### Data excerpts
━━━━
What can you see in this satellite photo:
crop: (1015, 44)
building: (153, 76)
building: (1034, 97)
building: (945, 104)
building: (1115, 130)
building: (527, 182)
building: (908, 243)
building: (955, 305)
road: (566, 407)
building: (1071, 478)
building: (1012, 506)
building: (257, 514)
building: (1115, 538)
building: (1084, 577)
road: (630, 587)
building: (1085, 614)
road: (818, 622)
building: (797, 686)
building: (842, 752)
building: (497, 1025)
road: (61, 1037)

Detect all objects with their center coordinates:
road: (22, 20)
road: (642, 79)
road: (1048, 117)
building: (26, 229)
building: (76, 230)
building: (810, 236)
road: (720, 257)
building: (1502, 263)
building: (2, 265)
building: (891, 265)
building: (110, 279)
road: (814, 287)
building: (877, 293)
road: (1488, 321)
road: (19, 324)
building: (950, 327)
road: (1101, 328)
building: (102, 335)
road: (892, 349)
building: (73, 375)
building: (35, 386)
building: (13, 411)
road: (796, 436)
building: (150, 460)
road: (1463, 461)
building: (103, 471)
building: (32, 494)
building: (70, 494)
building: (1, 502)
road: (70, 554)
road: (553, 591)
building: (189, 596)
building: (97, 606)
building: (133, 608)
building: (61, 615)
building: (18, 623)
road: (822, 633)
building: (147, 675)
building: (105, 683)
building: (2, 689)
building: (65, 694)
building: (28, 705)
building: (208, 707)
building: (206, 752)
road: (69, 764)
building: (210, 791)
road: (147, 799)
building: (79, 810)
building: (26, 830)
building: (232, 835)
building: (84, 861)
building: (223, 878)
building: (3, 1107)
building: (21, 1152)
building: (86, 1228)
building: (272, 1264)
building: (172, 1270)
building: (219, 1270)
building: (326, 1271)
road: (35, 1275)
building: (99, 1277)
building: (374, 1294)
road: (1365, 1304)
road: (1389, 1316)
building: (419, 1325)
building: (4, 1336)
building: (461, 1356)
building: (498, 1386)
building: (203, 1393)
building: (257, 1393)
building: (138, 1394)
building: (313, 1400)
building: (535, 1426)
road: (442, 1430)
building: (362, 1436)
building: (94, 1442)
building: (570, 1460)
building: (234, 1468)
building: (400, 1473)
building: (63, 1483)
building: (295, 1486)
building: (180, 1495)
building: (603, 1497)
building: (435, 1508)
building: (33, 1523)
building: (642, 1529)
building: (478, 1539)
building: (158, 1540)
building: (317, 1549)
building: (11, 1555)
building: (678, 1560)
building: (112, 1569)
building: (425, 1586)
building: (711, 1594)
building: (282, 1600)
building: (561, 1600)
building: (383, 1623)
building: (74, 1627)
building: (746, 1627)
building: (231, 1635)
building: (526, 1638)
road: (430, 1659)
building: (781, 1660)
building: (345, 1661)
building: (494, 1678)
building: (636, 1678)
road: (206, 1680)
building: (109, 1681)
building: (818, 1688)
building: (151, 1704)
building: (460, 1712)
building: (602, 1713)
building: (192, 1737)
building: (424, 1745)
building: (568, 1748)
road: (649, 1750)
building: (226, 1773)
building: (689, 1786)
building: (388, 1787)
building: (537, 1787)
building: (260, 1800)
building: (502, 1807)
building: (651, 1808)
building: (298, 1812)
━━━━
### What is expected
The data above needs retyping. Reproduce each line exactly.

### Exercise output
What can you see in this satellite photo:
crop: (1015, 44)
building: (153, 76)
building: (1034, 97)
building: (945, 104)
building: (1115, 130)
building: (527, 182)
building: (908, 243)
building: (955, 305)
road: (566, 407)
building: (1071, 478)
building: (1012, 506)
building: (257, 514)
building: (1115, 538)
building: (1084, 577)
road: (630, 587)
building: (1085, 614)
road: (818, 622)
building: (797, 686)
building: (842, 752)
building: (497, 1025)
road: (61, 1037)

Detect all objects with their center coordinates:
road: (22, 20)
road: (642, 79)
road: (1048, 117)
building: (26, 229)
building: (76, 230)
building: (810, 236)
road: (720, 257)
building: (1502, 263)
building: (2, 265)
building: (891, 265)
building: (110, 279)
road: (814, 287)
building: (877, 293)
road: (1488, 321)
road: (19, 324)
building: (950, 327)
road: (1101, 328)
building: (102, 335)
road: (892, 349)
building: (73, 375)
building: (35, 386)
building: (13, 411)
road: (796, 436)
building: (150, 460)
road: (1463, 461)
building: (103, 471)
building: (32, 494)
building: (70, 494)
building: (1, 502)
road: (70, 554)
road: (553, 591)
building: (189, 596)
building: (97, 606)
building: (133, 608)
building: (61, 615)
building: (18, 623)
road: (822, 633)
building: (147, 675)
building: (105, 683)
building: (2, 689)
building: (65, 694)
building: (28, 705)
building: (208, 707)
building: (206, 752)
road: (69, 764)
building: (210, 791)
road: (147, 799)
building: (79, 810)
building: (26, 830)
building: (232, 835)
building: (84, 861)
building: (223, 878)
building: (3, 1107)
building: (21, 1152)
building: (86, 1228)
building: (272, 1264)
building: (172, 1270)
building: (219, 1270)
building: (326, 1271)
road: (35, 1275)
building: (99, 1277)
building: (374, 1294)
road: (1365, 1304)
road: (1389, 1316)
building: (419, 1325)
building: (4, 1336)
building: (461, 1356)
building: (498, 1386)
building: (203, 1393)
building: (257, 1393)
building: (138, 1394)
building: (313, 1400)
building: (535, 1426)
road: (442, 1430)
building: (362, 1436)
building: (94, 1442)
building: (570, 1460)
building: (234, 1468)
building: (400, 1473)
building: (63, 1483)
building: (295, 1486)
building: (180, 1495)
building: (603, 1497)
building: (435, 1508)
building: (33, 1523)
building: (642, 1529)
building: (478, 1539)
building: (158, 1540)
building: (317, 1549)
building: (11, 1555)
building: (678, 1560)
building: (112, 1569)
building: (425, 1586)
building: (711, 1594)
building: (282, 1600)
building: (561, 1600)
building: (383, 1623)
building: (74, 1627)
building: (746, 1627)
building: (231, 1635)
building: (526, 1638)
road: (430, 1659)
building: (781, 1660)
building: (345, 1661)
building: (494, 1678)
building: (636, 1678)
road: (206, 1680)
building: (109, 1681)
building: (818, 1688)
building: (151, 1704)
building: (460, 1712)
building: (602, 1713)
building: (192, 1737)
building: (424, 1745)
building: (568, 1748)
road: (649, 1750)
building: (226, 1773)
building: (689, 1786)
building: (388, 1787)
building: (537, 1787)
building: (260, 1800)
building: (502, 1807)
building: (651, 1808)
building: (298, 1812)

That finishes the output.